## Material for this exercise

-*-

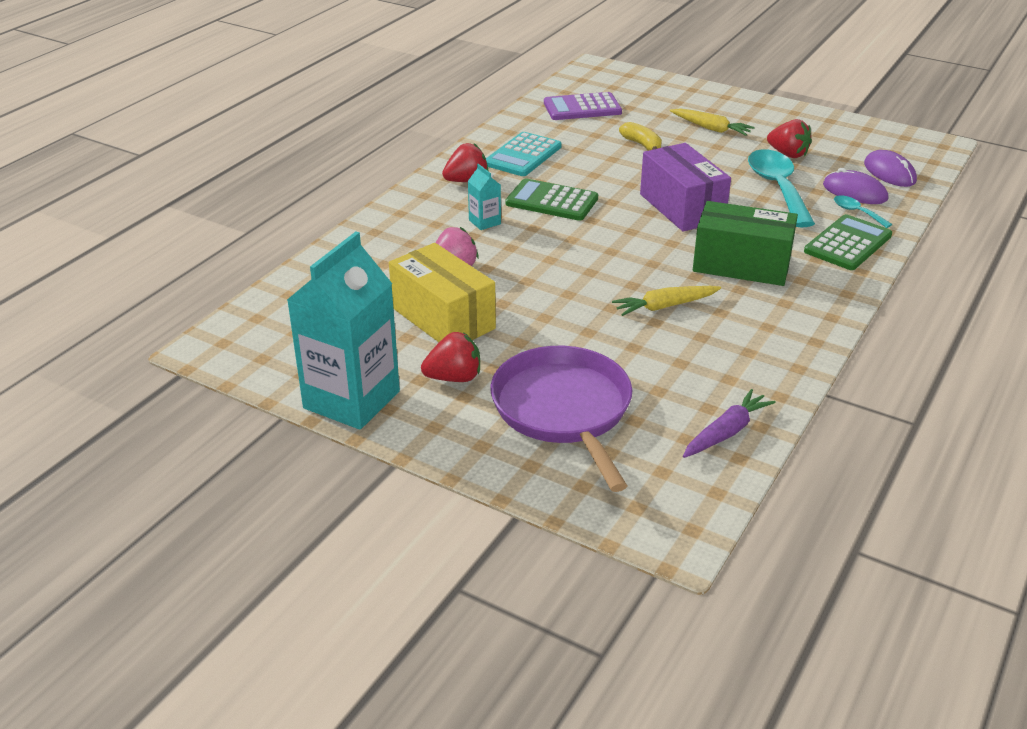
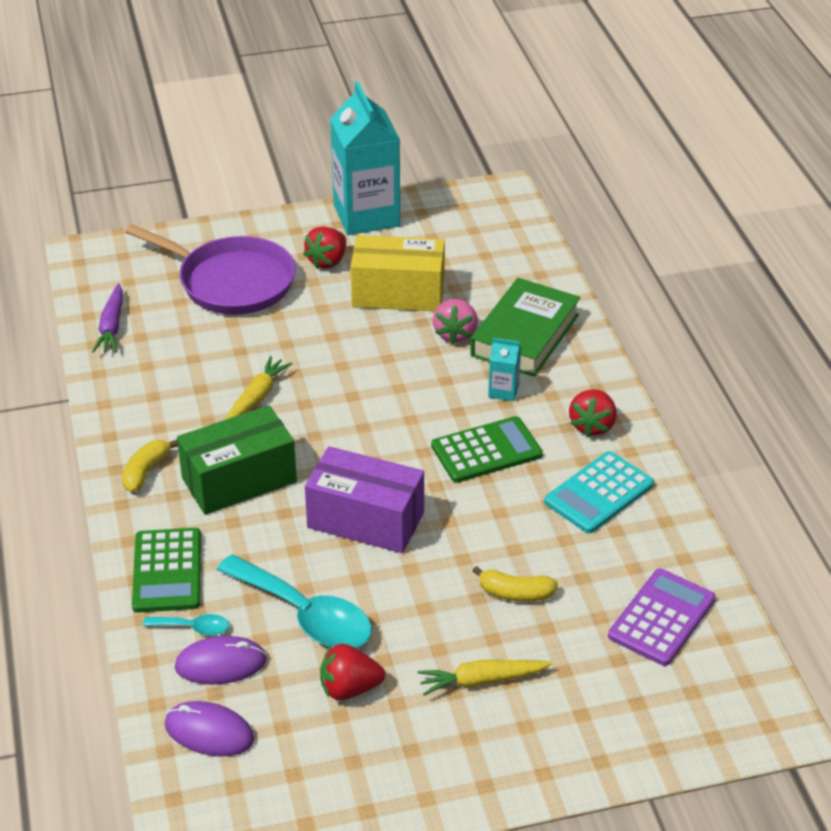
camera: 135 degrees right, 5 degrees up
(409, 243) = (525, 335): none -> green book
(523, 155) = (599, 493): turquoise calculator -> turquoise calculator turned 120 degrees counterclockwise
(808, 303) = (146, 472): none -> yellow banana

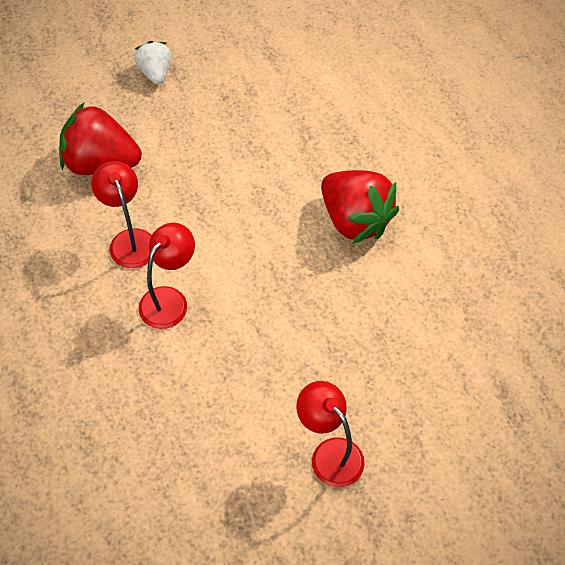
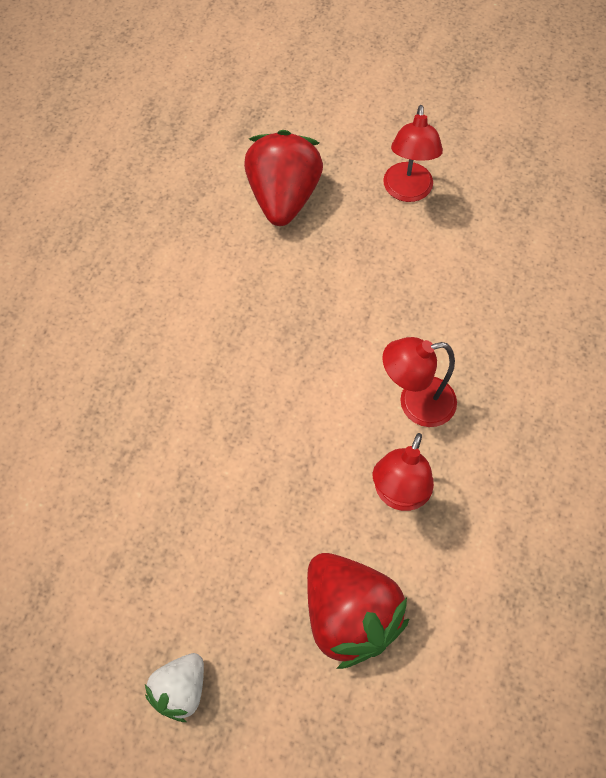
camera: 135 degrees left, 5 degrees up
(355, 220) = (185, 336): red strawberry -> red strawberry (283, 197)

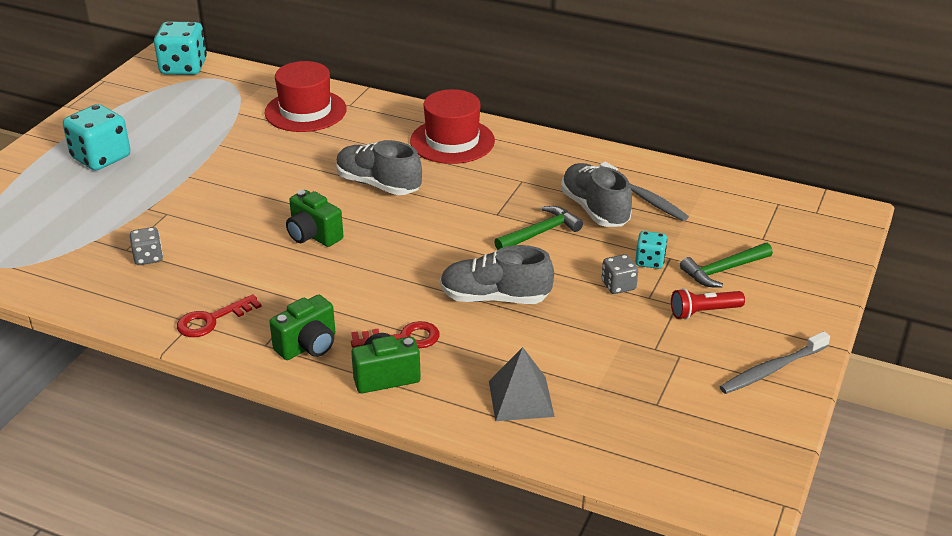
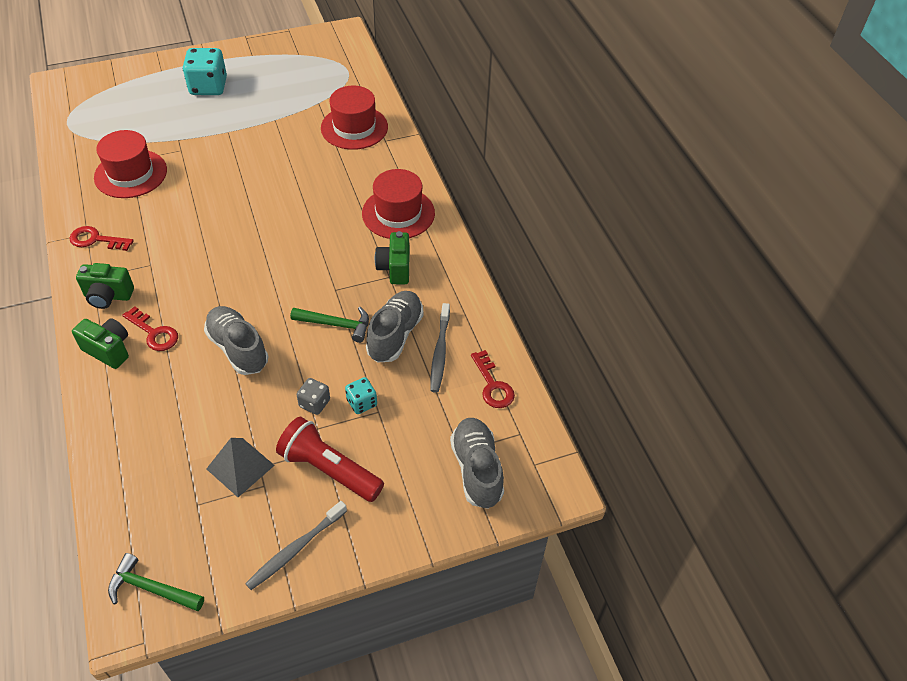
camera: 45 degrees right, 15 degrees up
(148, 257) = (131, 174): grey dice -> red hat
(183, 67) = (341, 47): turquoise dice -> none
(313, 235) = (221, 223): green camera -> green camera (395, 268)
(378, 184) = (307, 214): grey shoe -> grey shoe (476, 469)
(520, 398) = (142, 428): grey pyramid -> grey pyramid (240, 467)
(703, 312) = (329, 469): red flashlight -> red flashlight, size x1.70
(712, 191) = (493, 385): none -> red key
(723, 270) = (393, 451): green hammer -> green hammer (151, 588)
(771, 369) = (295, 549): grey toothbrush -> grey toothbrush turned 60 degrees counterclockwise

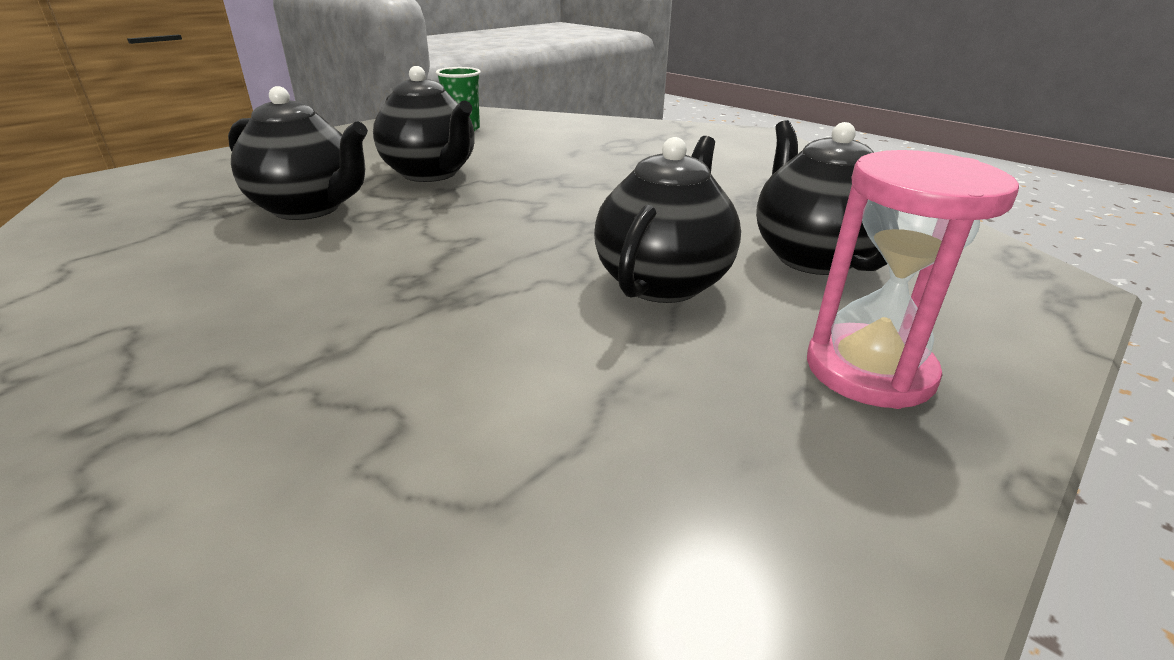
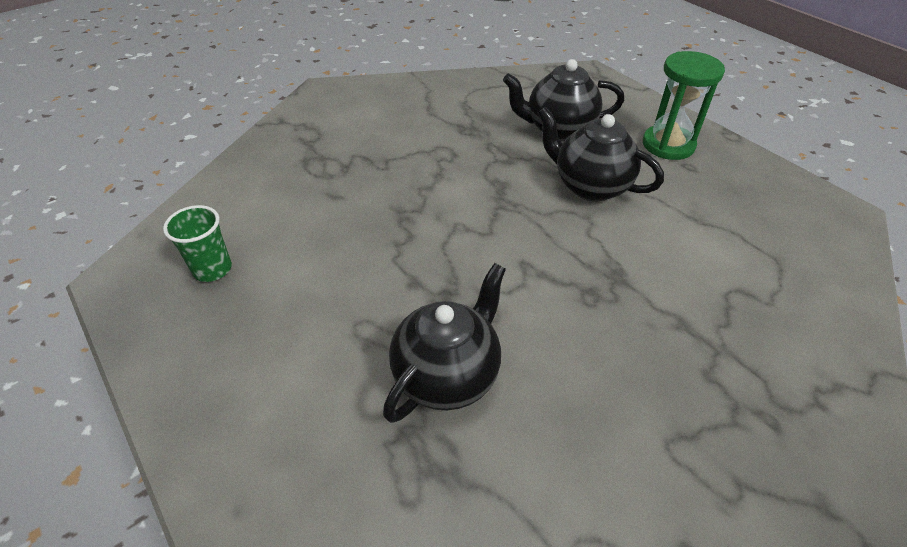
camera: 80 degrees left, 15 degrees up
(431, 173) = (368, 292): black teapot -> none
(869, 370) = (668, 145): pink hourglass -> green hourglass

-*-

From the line containing "camera: 135 degrees left, 5 degrees up" through the last line of the records above, reproduce every line exactly, leaving out the pictures.

camera: 135 degrees left, 5 degrees up
(355, 220) = (185, 336): red strawberry -> red strawberry (283, 197)

camera: 45 degrees right, 15 degrees up
(148, 257) = (131, 174): grey dice -> red hat
(183, 67) = (341, 47): turquoise dice -> none
(313, 235) = (221, 223): green camera -> green camera (395, 268)
(378, 184) = (307, 214): grey shoe -> grey shoe (476, 469)
(520, 398) = (142, 428): grey pyramid -> grey pyramid (240, 467)
(703, 312) = (329, 469): red flashlight -> red flashlight, size x1.70
(712, 191) = (493, 385): none -> red key
(723, 270) = (393, 451): green hammer -> green hammer (151, 588)
(771, 369) = (295, 549): grey toothbrush -> grey toothbrush turned 60 degrees counterclockwise

camera: 80 degrees left, 15 degrees up
(431, 173) = (368, 292): black teapot -> none
(869, 370) = (668, 145): pink hourglass -> green hourglass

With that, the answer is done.